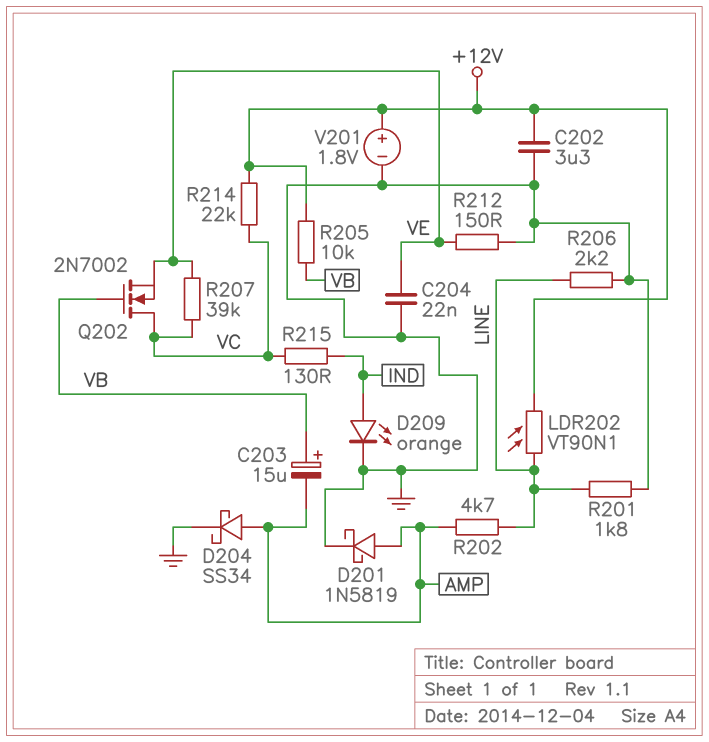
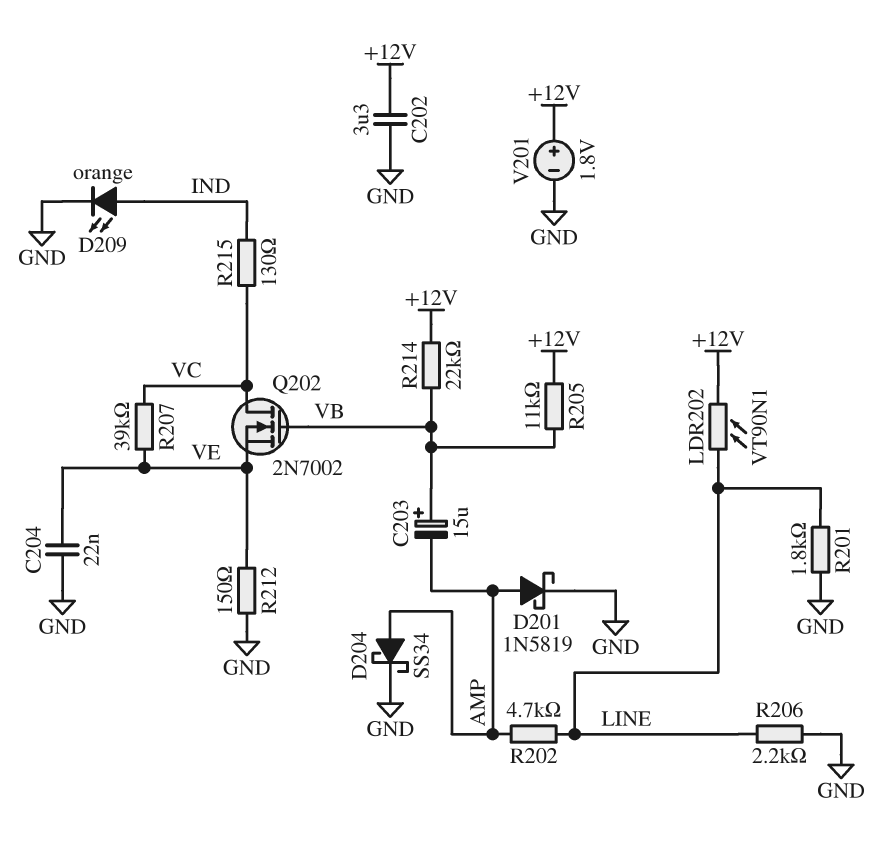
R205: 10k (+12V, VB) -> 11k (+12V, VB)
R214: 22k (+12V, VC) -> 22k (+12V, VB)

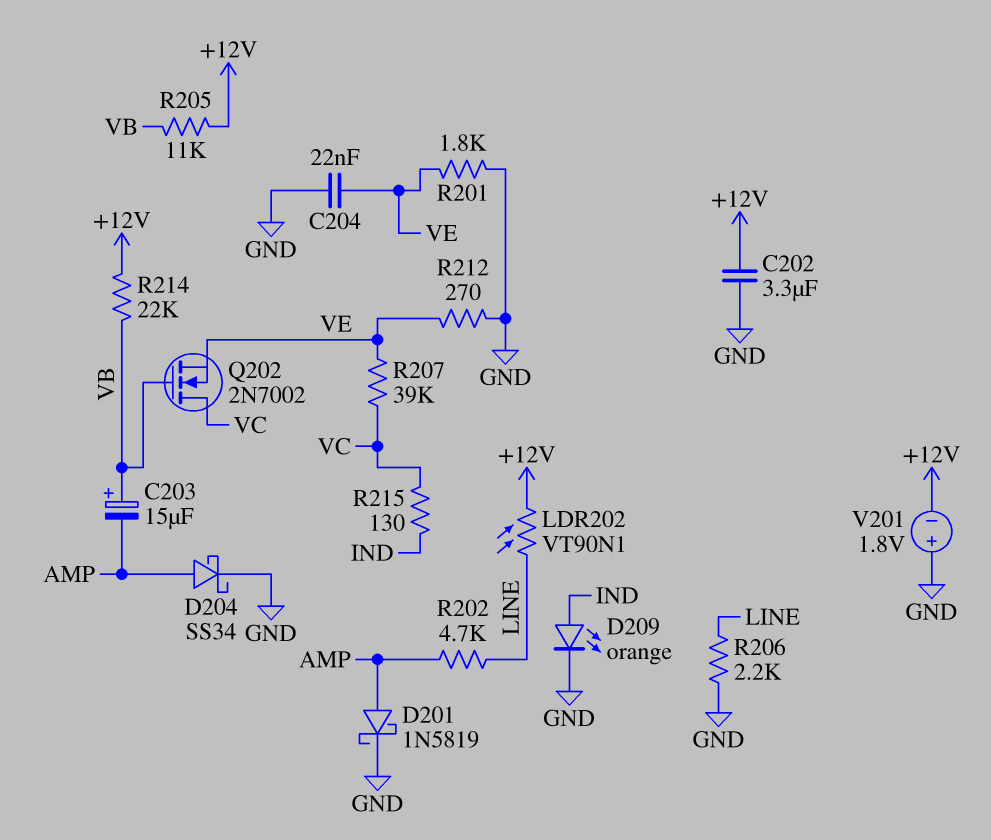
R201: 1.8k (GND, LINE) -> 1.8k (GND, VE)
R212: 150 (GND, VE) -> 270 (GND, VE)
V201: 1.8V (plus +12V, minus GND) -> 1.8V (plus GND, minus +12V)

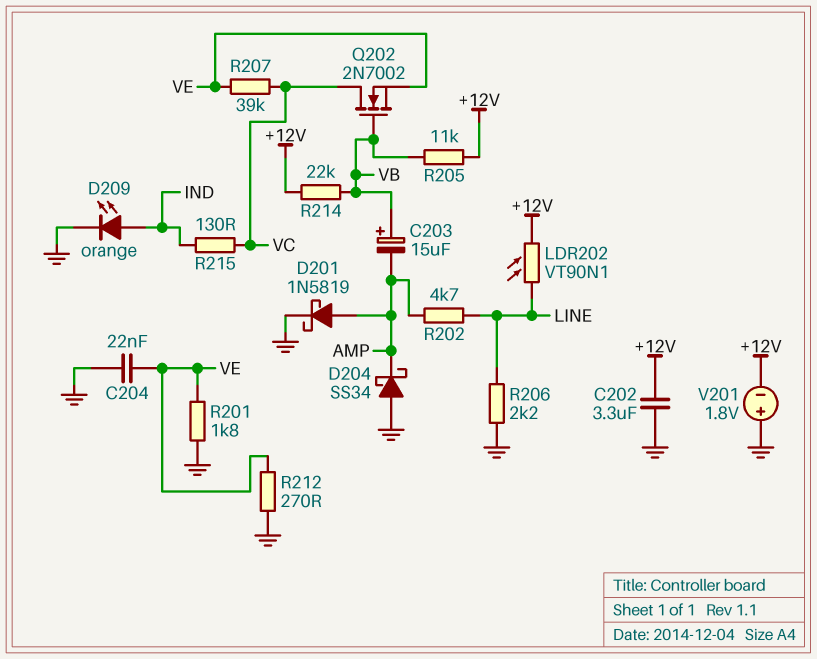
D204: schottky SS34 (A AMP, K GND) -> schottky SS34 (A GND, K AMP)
...
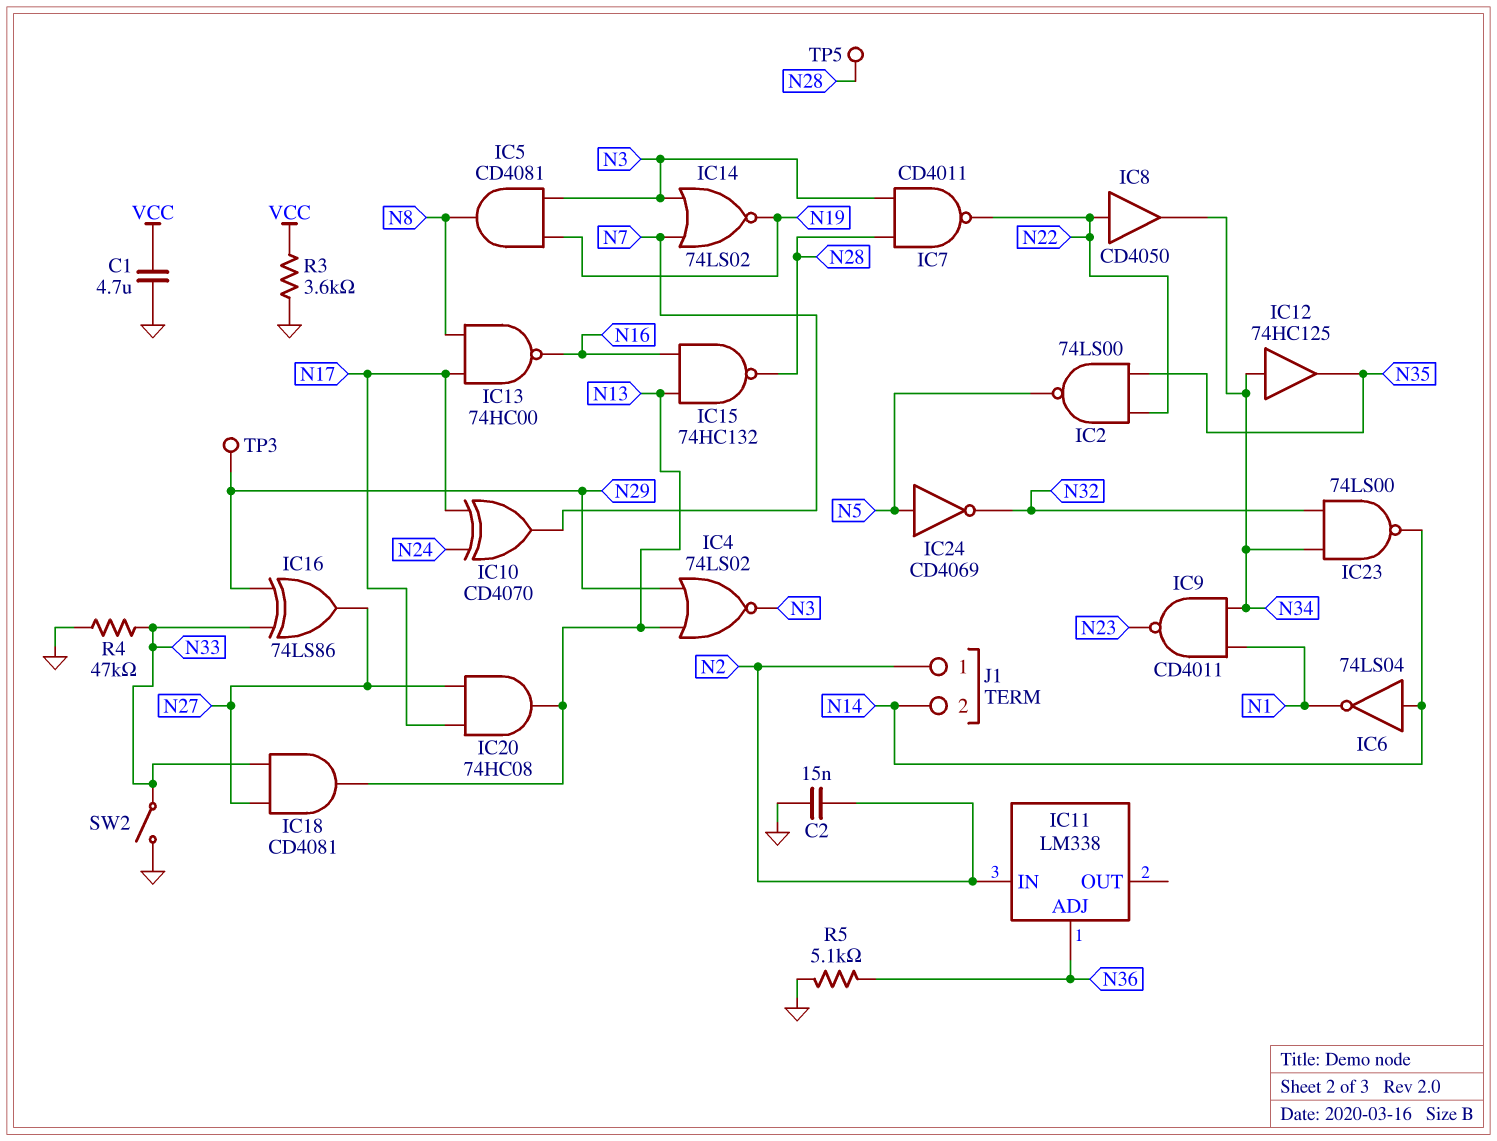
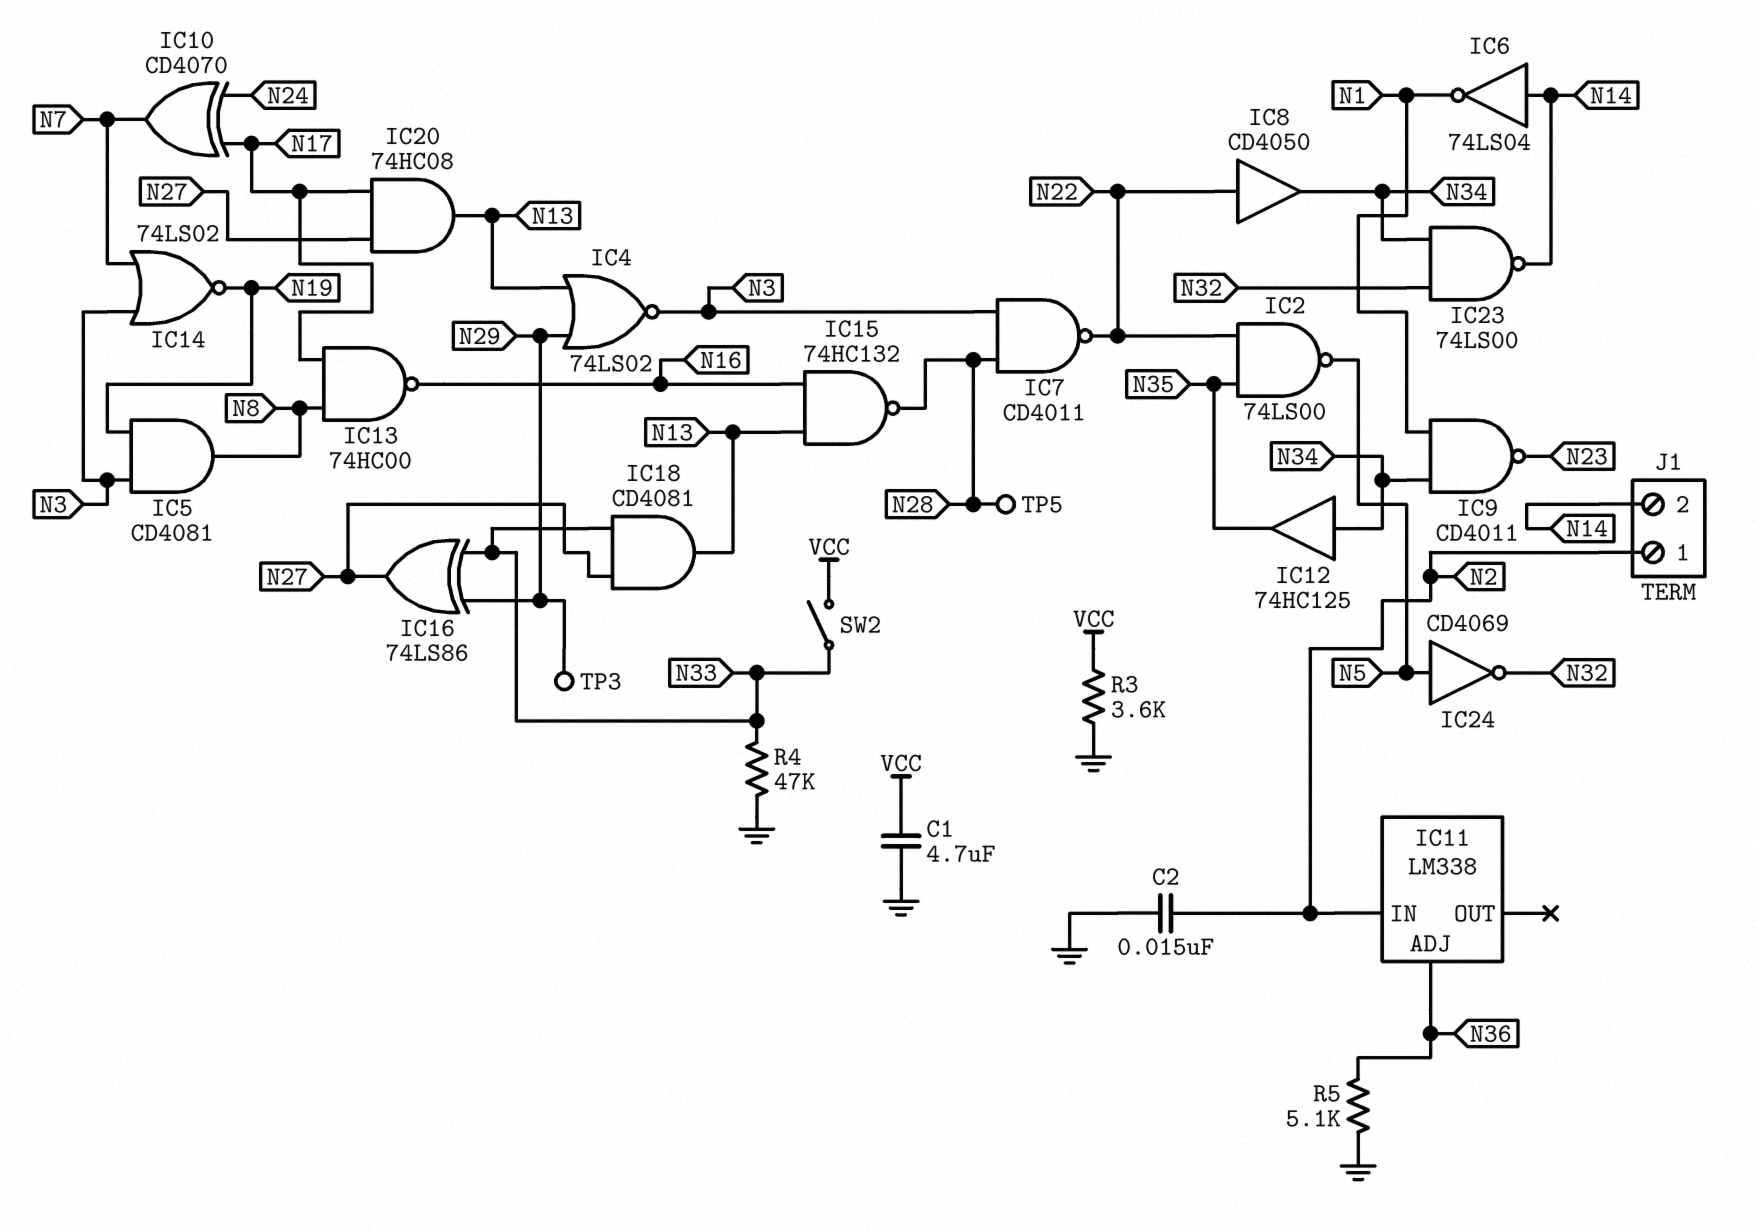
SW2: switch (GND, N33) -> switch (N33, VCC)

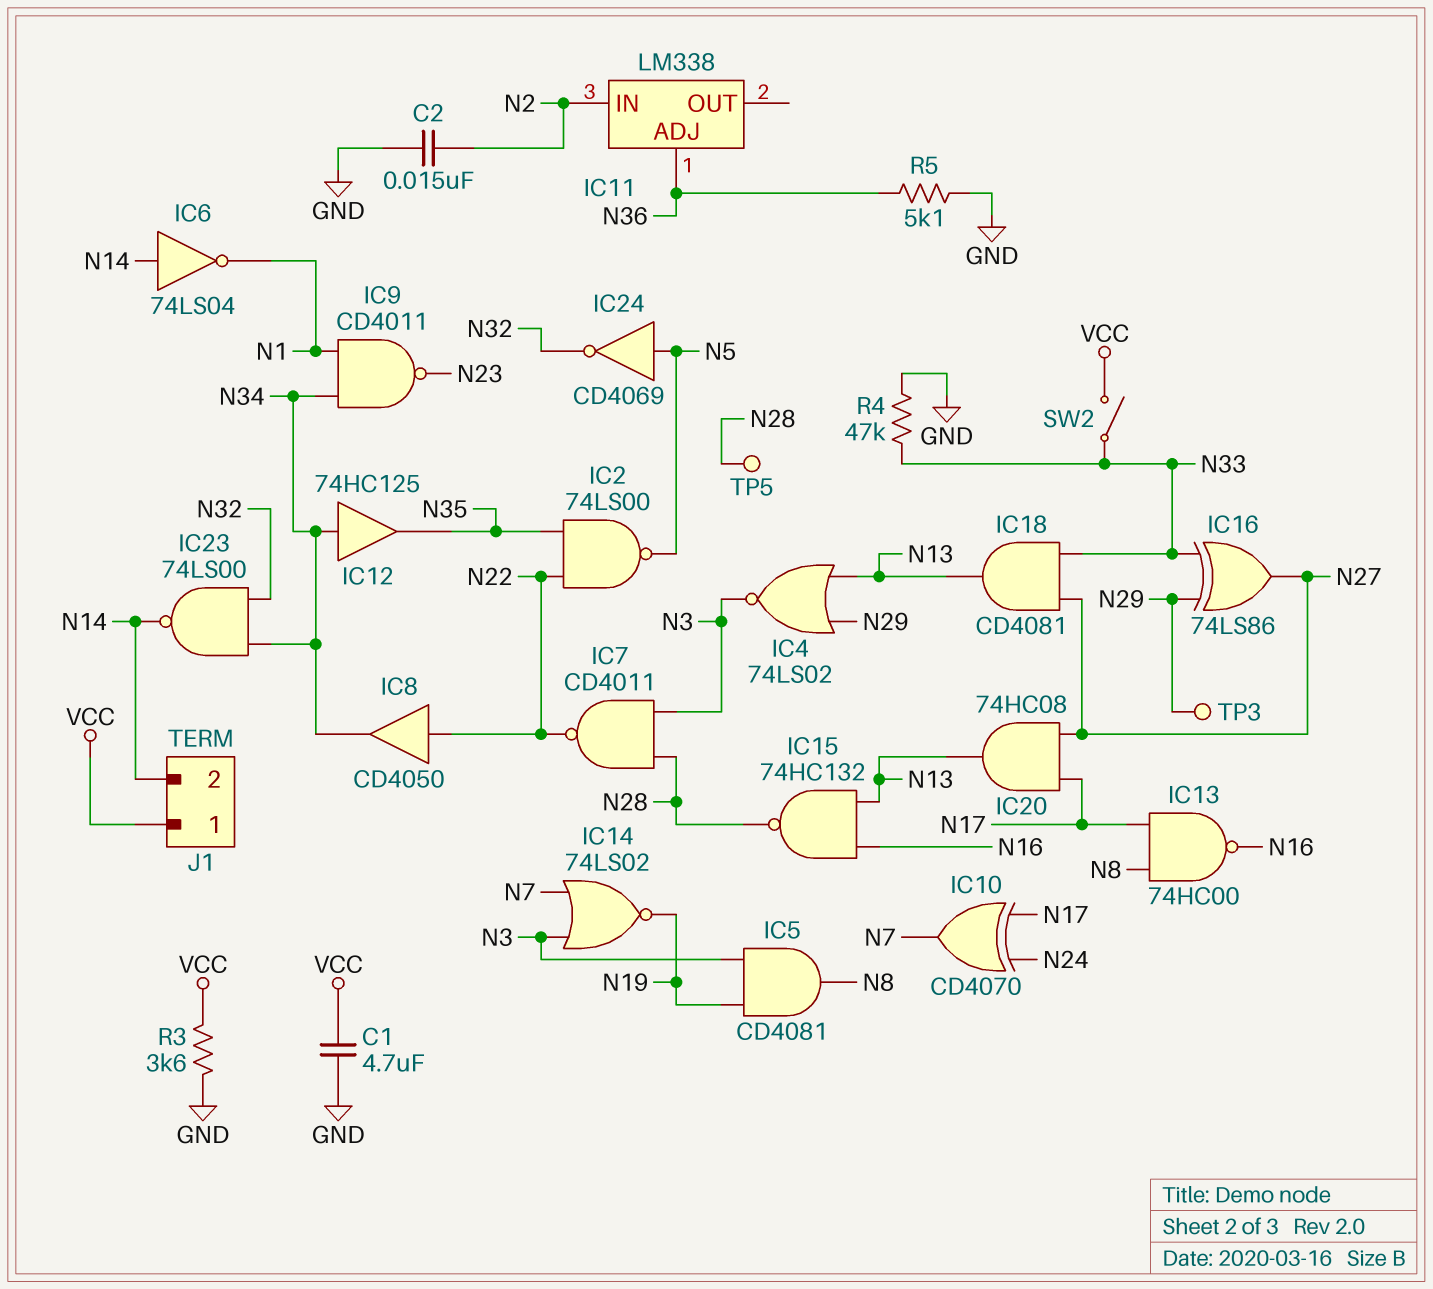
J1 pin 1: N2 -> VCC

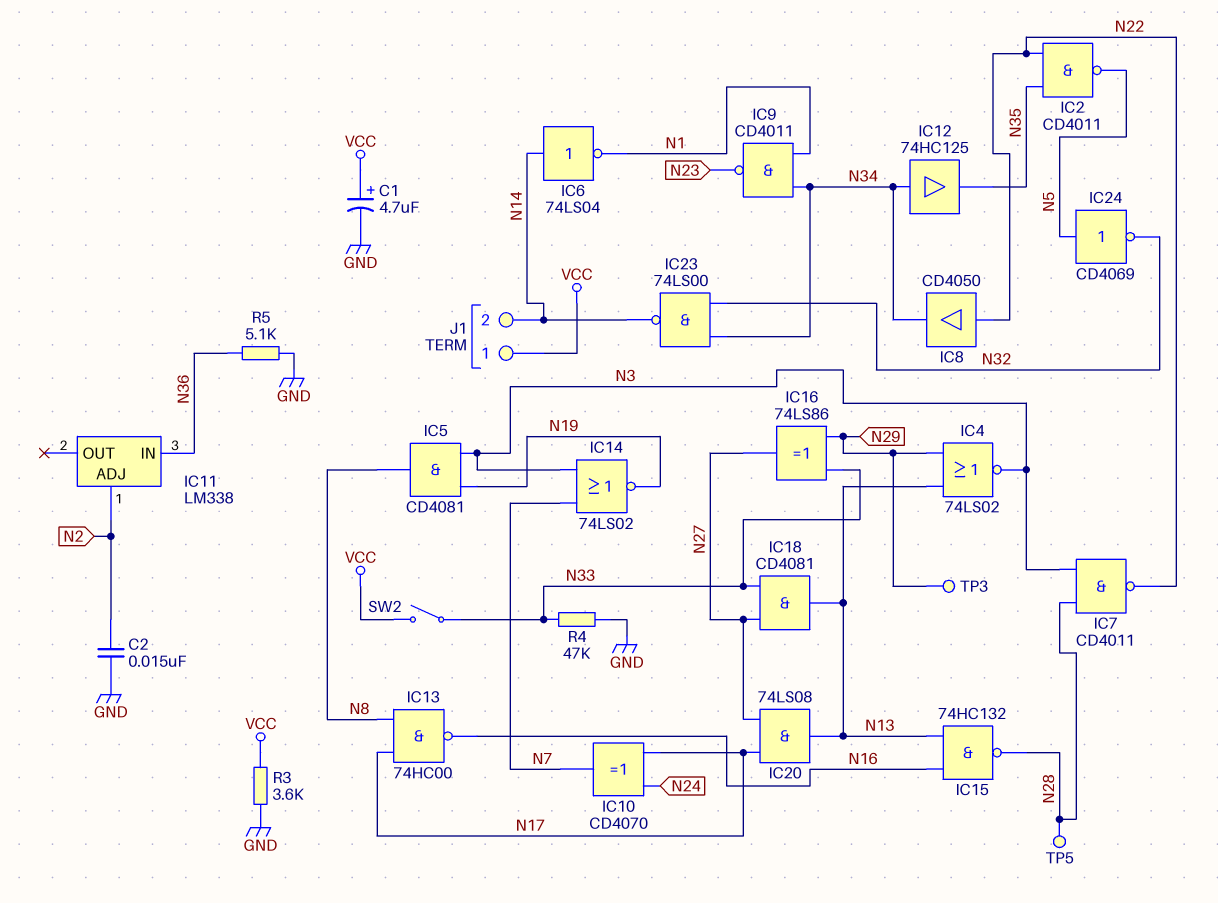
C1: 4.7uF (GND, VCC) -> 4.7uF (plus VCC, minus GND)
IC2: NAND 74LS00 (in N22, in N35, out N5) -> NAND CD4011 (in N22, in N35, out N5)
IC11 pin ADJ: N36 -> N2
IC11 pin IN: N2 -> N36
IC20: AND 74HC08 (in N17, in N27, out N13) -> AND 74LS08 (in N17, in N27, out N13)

PROMPT =>
If a line of the data above contains "plus", copy it out.

YOUR SOLUTION =>
V201: 1.8V (plus +12V, minus GND) -> 1.8V (plus GND, minus +12V)
C1: 4.7uF (GND, VCC) -> 4.7uF (plus VCC, minus GND)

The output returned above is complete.